▸ What you will do
Print all records exactly, pictures left out.
[Given data]
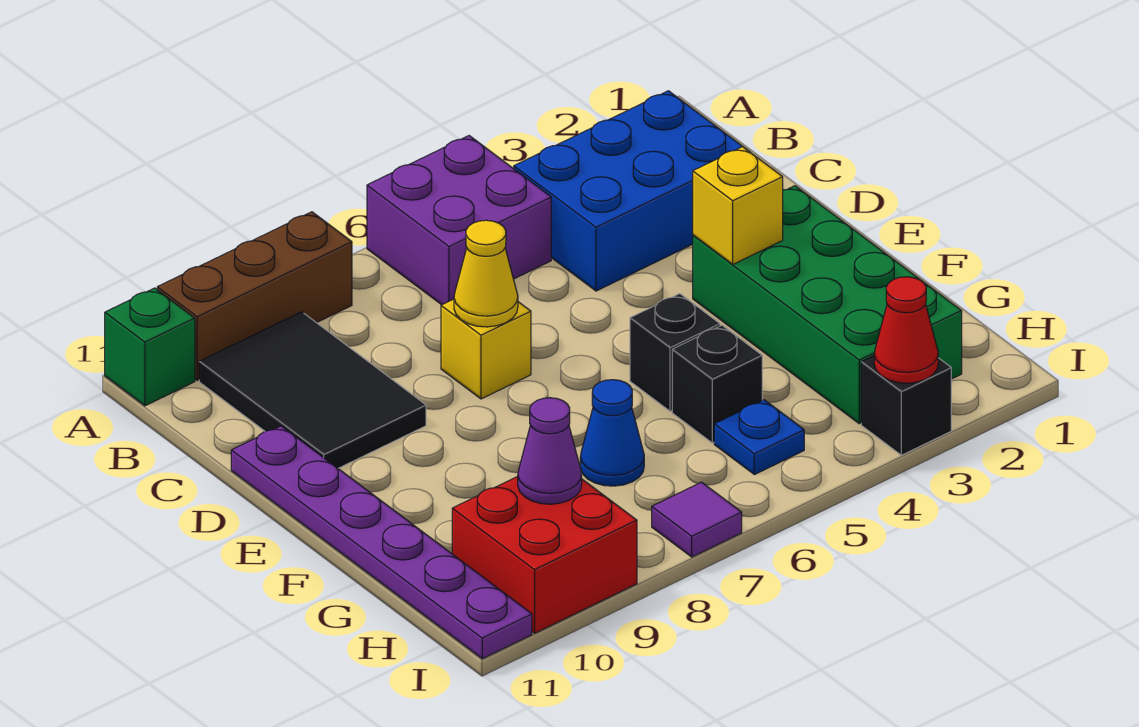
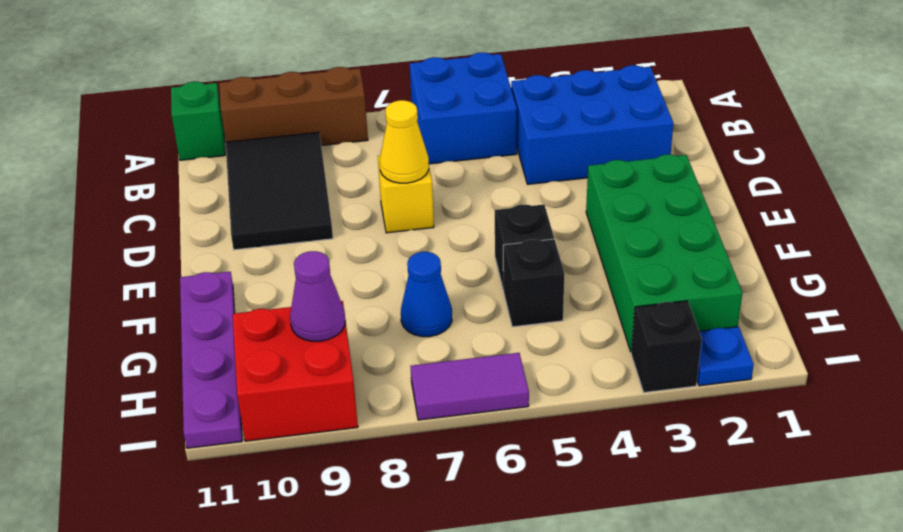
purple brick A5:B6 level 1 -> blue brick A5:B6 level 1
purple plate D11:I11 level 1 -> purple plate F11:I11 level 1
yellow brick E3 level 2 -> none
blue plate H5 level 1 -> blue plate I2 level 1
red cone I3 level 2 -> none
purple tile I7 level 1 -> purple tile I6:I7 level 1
[/Given data]
▸ Problem solution
purple brick A5:B6 level 1 -> blue brick A5:B6 level 1
purple plate D11:I11 level 1 -> purple plate F11:I11 level 1
yellow brick E3 level 2 -> none
blue plate H5 level 1 -> blue plate I2 level 1
red cone I3 level 2 -> none
purple tile I7 level 1 -> purple tile I6:I7 level 1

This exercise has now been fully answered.